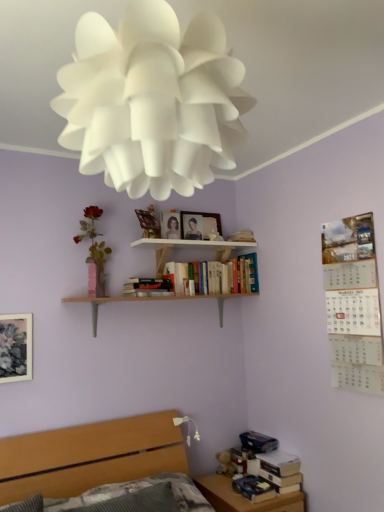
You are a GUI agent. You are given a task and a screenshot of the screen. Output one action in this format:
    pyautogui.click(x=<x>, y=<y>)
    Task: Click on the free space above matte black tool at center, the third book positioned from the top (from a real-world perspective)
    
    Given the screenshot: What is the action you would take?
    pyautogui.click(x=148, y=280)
---*---
Return every line of the material above word for word, leaving out the pictures.

You are a GUI agent. You are given a task and a screenshot of the screen. Output one action in this format:
    pyautogui.click(x=<x>, y=<y>)
    Task: Click on the free space above matte black tool at center, the third book positioned from the top (from a real-world perspective)
    
    Given the screenshot: What is the action you would take?
    pyautogui.click(x=148, y=280)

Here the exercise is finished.